*** Records shown Section Begins ***

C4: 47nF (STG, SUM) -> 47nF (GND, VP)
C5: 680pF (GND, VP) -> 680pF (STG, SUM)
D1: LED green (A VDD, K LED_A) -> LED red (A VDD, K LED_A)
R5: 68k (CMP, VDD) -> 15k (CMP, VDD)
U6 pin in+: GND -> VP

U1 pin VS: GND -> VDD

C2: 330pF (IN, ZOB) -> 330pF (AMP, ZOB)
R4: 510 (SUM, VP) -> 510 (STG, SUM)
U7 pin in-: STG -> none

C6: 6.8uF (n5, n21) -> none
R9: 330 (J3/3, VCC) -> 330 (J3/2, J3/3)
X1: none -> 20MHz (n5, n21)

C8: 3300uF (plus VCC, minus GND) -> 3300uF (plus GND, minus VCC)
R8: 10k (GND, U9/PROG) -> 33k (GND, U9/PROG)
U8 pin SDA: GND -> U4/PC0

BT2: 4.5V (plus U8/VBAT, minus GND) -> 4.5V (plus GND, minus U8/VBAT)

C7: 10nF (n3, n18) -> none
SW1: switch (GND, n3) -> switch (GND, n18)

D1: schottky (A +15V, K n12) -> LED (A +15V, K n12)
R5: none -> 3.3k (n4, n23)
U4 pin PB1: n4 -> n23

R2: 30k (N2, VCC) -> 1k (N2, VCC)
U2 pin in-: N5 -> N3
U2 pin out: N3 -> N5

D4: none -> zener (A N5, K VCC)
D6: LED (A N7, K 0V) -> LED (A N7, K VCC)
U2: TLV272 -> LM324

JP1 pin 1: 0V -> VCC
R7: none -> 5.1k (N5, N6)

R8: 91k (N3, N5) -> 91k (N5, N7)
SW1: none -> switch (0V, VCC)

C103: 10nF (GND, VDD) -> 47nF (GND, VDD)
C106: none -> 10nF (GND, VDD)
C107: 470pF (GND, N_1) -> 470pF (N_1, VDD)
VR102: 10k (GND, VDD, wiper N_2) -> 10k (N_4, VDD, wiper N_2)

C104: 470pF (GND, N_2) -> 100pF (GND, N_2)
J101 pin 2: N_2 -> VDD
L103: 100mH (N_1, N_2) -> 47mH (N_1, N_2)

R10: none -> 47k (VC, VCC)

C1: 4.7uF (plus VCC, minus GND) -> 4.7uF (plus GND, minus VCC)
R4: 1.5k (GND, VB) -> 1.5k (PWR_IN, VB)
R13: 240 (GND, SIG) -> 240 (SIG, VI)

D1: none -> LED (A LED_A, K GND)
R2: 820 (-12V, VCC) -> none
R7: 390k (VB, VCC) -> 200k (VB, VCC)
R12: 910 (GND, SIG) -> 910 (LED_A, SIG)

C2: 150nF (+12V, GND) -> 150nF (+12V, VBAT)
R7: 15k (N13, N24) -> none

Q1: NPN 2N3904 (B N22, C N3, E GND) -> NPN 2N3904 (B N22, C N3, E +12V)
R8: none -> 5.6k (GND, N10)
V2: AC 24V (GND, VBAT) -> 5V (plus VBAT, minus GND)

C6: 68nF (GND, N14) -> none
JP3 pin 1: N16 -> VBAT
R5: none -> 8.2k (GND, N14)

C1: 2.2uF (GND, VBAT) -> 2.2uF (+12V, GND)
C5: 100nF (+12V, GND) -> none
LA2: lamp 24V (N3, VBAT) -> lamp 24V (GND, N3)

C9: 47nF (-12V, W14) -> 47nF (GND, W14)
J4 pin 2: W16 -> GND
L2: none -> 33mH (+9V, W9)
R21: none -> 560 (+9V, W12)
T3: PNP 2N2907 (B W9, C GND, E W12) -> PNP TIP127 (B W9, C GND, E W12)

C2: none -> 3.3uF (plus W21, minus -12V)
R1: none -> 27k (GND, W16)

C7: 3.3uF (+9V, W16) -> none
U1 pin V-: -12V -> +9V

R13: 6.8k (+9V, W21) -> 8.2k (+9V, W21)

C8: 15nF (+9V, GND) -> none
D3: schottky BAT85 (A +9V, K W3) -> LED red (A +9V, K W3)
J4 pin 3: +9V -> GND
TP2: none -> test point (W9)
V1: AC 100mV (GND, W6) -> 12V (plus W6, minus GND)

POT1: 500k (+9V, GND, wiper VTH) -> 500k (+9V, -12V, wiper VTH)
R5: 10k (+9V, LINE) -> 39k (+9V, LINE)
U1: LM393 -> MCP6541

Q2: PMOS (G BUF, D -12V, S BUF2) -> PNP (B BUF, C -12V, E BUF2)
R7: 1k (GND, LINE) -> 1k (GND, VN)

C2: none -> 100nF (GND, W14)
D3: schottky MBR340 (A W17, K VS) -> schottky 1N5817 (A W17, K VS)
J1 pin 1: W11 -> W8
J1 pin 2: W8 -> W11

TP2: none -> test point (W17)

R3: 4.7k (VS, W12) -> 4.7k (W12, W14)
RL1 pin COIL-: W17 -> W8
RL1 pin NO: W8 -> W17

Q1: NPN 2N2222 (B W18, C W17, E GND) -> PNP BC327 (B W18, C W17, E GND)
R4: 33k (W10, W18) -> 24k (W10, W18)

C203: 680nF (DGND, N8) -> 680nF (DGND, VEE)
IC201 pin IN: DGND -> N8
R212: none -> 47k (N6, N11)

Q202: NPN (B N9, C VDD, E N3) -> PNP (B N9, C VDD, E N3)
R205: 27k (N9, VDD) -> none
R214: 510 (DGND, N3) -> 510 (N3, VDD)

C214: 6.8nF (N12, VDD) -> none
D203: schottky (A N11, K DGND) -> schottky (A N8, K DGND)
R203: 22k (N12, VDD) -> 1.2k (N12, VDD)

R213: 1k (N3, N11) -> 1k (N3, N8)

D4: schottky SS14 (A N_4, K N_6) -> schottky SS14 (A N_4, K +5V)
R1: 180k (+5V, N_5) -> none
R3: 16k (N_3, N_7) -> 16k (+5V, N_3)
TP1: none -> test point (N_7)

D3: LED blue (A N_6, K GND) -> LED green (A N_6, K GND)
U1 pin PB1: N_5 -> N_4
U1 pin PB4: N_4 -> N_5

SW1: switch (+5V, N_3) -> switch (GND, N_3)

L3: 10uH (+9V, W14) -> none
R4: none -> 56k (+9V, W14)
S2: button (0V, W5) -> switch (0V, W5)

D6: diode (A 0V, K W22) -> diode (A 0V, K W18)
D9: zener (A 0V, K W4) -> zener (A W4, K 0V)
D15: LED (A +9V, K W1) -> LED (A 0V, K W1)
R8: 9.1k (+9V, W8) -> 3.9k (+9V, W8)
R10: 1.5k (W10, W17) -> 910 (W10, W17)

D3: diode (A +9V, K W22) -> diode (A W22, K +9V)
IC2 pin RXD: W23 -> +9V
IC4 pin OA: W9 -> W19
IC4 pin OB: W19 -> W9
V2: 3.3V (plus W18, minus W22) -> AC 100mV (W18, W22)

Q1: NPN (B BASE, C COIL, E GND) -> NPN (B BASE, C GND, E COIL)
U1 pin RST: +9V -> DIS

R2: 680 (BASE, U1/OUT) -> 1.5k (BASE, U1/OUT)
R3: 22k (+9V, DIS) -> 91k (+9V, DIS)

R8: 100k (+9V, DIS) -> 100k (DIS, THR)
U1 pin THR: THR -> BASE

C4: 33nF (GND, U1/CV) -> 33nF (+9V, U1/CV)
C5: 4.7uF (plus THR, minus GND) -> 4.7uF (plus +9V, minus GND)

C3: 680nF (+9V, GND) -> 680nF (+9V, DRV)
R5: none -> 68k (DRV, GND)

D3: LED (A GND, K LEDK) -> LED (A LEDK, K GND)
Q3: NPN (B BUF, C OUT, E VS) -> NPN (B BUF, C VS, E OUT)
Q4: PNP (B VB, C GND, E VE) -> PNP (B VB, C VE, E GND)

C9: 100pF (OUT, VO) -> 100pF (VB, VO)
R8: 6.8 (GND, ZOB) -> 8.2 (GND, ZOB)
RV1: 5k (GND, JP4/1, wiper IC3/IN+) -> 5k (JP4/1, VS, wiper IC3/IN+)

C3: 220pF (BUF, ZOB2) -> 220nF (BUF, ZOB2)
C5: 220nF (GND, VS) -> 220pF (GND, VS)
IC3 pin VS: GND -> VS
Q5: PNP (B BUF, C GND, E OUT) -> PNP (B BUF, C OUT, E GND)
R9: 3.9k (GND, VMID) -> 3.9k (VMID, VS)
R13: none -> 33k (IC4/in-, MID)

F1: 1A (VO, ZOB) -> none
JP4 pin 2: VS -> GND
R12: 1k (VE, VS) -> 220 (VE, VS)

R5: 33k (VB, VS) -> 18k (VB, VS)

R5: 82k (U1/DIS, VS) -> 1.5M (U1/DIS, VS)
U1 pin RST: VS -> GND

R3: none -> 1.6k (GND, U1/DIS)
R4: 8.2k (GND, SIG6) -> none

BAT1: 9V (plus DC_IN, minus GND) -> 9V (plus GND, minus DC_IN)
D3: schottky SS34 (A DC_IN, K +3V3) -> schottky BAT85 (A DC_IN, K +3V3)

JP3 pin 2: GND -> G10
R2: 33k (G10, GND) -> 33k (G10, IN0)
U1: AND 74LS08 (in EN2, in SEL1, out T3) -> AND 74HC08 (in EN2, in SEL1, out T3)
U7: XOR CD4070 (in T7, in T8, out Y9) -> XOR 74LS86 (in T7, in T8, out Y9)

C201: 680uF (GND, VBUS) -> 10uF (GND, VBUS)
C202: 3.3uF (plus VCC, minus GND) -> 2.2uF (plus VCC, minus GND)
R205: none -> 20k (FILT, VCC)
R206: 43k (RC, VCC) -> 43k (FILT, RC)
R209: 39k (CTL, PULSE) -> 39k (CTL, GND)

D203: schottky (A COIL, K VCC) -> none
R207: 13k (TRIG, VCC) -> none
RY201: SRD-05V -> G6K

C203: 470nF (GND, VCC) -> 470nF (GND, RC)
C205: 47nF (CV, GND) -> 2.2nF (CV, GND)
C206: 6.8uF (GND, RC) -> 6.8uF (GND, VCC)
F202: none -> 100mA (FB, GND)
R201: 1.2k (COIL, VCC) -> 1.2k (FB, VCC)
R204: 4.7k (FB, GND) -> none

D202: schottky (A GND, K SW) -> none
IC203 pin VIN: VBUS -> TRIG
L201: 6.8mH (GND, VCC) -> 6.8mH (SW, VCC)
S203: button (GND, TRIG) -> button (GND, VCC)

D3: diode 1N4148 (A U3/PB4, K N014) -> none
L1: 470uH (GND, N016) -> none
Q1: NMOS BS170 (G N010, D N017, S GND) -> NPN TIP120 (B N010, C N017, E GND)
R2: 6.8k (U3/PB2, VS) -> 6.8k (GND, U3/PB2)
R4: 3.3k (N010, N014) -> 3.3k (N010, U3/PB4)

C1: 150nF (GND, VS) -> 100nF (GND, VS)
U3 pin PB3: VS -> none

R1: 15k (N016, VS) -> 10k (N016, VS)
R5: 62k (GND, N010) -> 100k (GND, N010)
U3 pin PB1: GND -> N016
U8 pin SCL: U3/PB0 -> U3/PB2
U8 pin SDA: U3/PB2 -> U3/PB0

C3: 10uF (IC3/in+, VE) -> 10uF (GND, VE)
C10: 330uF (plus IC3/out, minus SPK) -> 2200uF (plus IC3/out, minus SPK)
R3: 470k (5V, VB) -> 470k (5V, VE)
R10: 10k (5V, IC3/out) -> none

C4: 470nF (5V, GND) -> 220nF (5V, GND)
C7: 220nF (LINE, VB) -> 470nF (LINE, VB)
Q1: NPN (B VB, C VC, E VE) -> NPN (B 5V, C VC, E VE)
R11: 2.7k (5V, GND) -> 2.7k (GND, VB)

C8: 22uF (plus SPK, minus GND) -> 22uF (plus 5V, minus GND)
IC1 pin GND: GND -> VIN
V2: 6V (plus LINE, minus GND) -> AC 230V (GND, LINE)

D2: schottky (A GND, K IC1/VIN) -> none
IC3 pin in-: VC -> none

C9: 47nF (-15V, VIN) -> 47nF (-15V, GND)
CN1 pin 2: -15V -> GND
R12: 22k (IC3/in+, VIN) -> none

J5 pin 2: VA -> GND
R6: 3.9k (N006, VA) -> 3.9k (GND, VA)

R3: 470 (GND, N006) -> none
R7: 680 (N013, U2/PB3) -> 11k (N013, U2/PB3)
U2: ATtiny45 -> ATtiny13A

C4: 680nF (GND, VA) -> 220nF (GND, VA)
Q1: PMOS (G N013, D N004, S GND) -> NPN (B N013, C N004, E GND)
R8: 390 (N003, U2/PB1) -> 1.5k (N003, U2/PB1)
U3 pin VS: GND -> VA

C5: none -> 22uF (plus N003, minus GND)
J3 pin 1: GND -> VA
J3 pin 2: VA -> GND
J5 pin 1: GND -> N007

*** Records shown Section Ends ***

Retype, exactly and in full, the lines above from the one containing "C9: 100pF (OUT, VO) -> 100pF (VB, VO)" through the one containing "R9: 3.9k (GND, VMID) -> 3.9k (VMID, VS)".

● **Task response**
C9: 100pF (OUT, VO) -> 100pF (VB, VO)
R8: 6.8 (GND, ZOB) -> 8.2 (GND, ZOB)
RV1: 5k (GND, JP4/1, wiper IC3/IN+) -> 5k (JP4/1, VS, wiper IC3/IN+)

C3: 220pF (BUF, ZOB2) -> 220nF (BUF, ZOB2)
C5: 220nF (GND, VS) -> 220pF (GND, VS)
IC3 pin VS: GND -> VS
Q5: PNP (B BUF, C GND, E OUT) -> PNP (B BUF, C OUT, E GND)
R9: 3.9k (GND, VMID) -> 3.9k (VMID, VS)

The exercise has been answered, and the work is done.